#### WHAT YOU HAVE TO DO:
Should an entry contain an image, omit it and repeat the rest exactly.

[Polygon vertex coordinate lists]
Start of Block
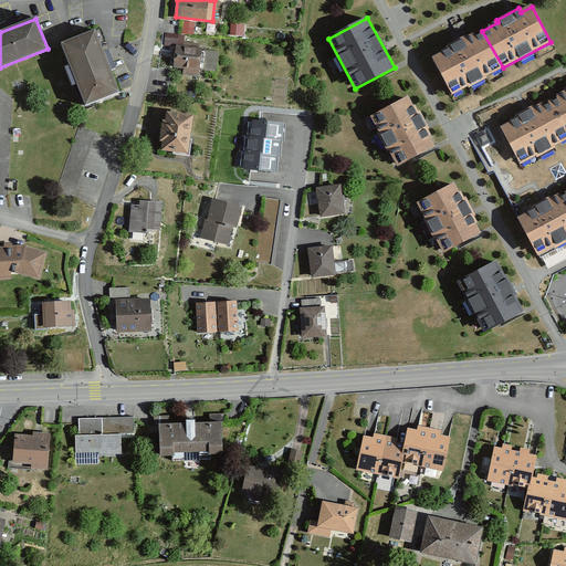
[(94,31),(62,43),(86,106),(118,93),(94,31)]
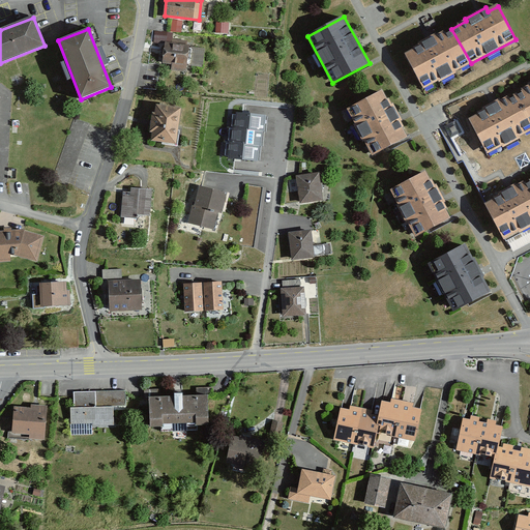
[(415,49),(405,55),(423,89),(471,63),(451,29),(436,37),(435,35),(414,46),(415,49)]
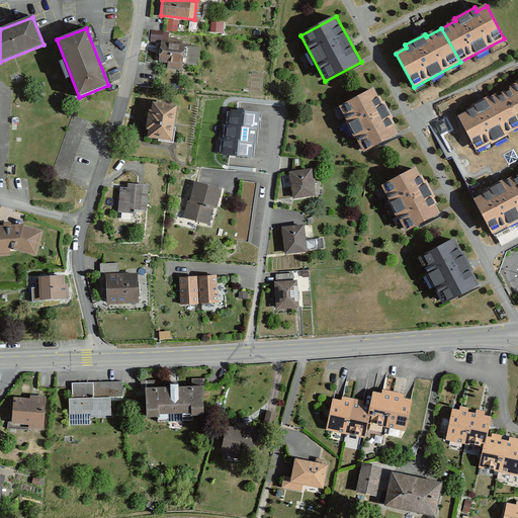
[(163,30),(151,30),(151,38),(163,38),(163,30)]
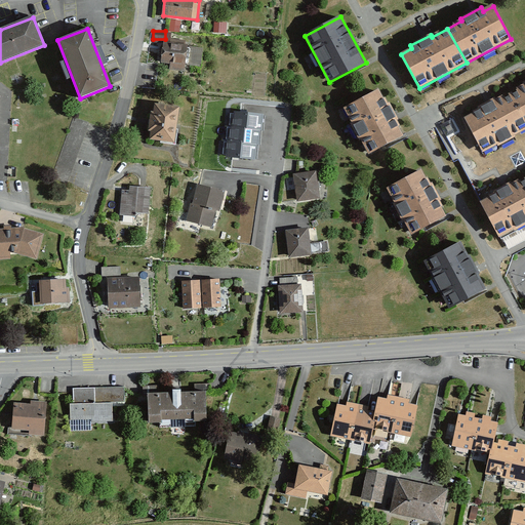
[(170,43),(163,42),(162,63),(170,64),(169,70),(184,70),(186,40),(170,40),(170,43)]
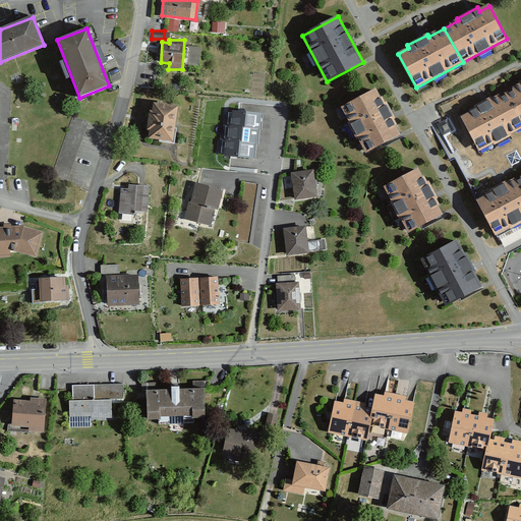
[(520,84),(507,92),(520,118),(520,80),(520,82),(520,84)]
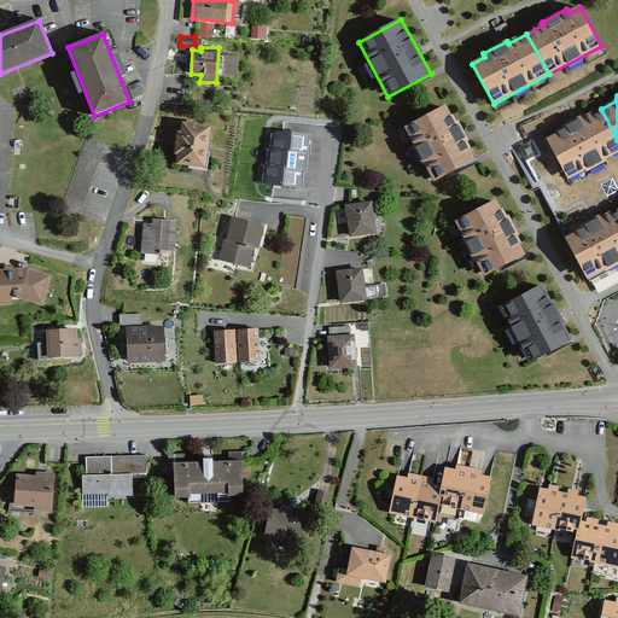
[(445,106),(406,128),(435,181),(474,159),(445,106)]
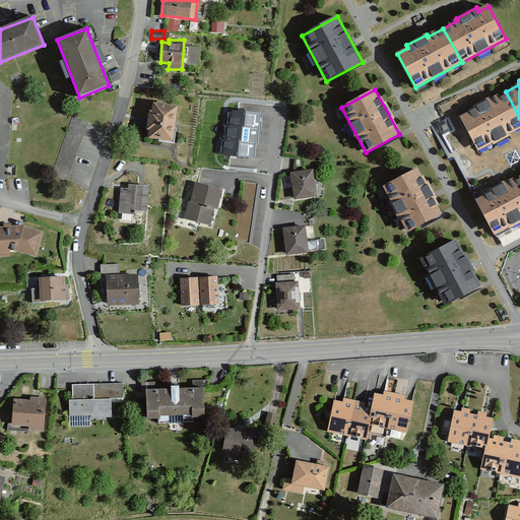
[(470,112),(460,117),(478,150),(519,127),(519,118),(506,91),(490,101),(489,98),(469,109),(470,112)]
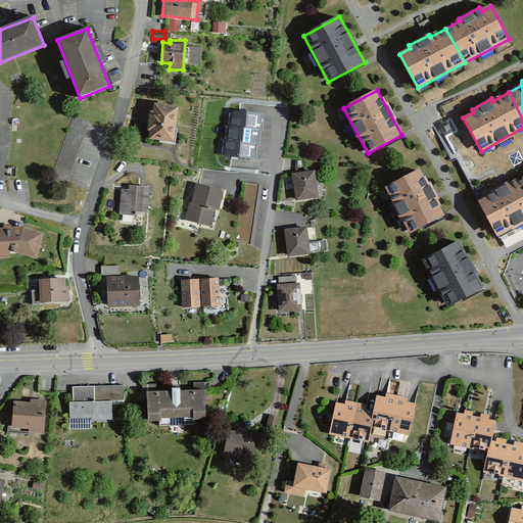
[(150,131),(149,139),(174,142),(178,107),(154,104),(153,112),(150,111),(148,131),(150,131)]
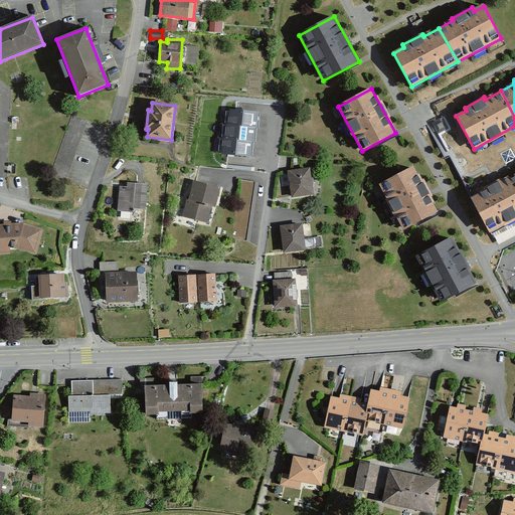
[(251,126),(253,127),(254,114),(226,112),(225,124),(251,126)]
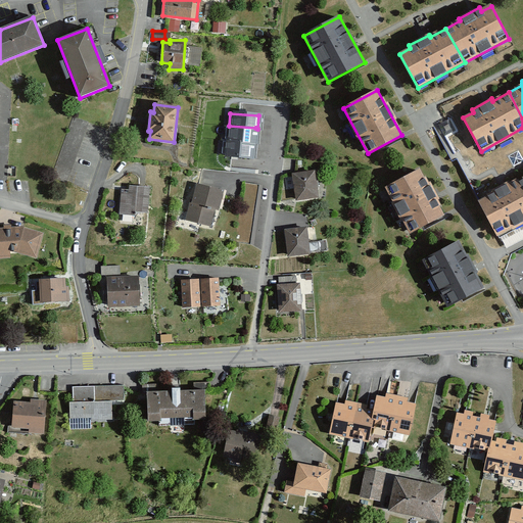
[(74,117),(52,178),(67,183),(88,123),(74,117)]
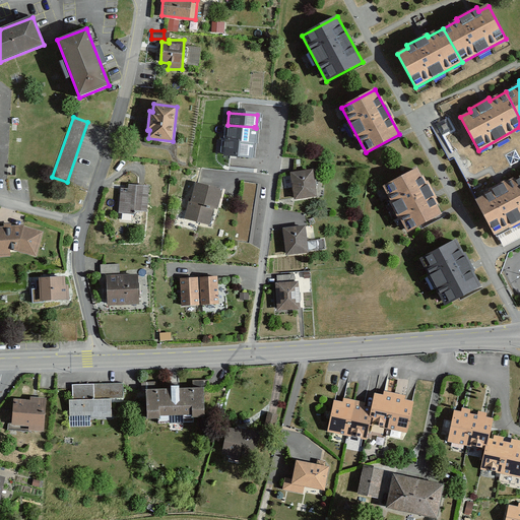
[(254,127),(228,125),(225,125),(224,139),(250,141),(252,141),(254,127)]
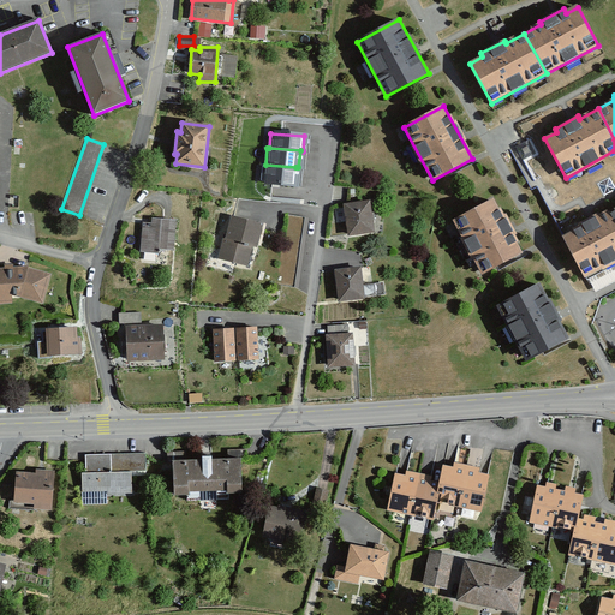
[(296,167),(266,165),(263,163),(261,183),(294,185),(296,167)]
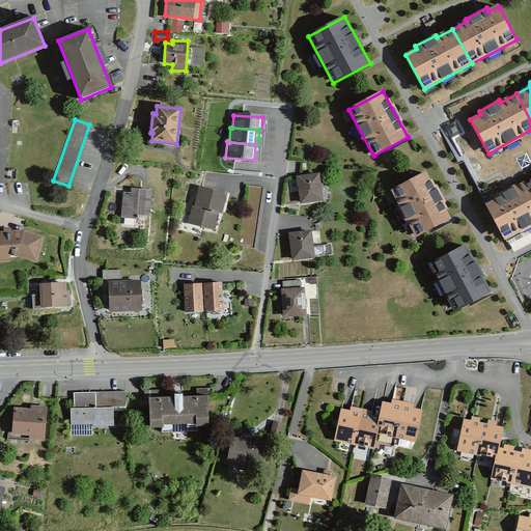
[(425,172),(391,191),(417,236),(451,219),(425,172)]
End of Block
#### TASK RESPONSE:
[(94,31),(62,43),(86,106),(118,93),(94,31)]
[(415,49),(405,55),(423,89),(471,63),(451,29),(436,37),(435,35),(414,46),(415,49)]
[(163,30),(151,30),(151,38),(163,38),(163,30)]
[(170,43),(163,42),(162,63),(170,64),(169,70),(184,70),(186,40),(170,40),(170,43)]
[(520,84),(507,92),(520,118),(520,80),(520,82),(520,84)]
[(445,106),(406,128),(435,181),(474,159),(445,106)]
[(470,112),(460,117),(478,150),(519,127),(519,118),(506,91),(490,101),(489,98),(469,109),(470,112)]
[(150,131),(149,139),(174,142),(178,107),(154,104),(153,112),(150,111),(148,131),(150,131)]
[(251,126),(253,127),(254,114),(226,112),(225,124),(251,126)]
[(74,117),(52,178),(67,183),(88,123),(74,117)]
[(254,127),(228,125),(225,125),(224,139),(250,141),(252,141),(254,127)]
[(296,167),(266,165),(263,163),(261,183),(294,185),(296,167)]
[(425,172),(391,191),(417,236),(451,219),(425,172)]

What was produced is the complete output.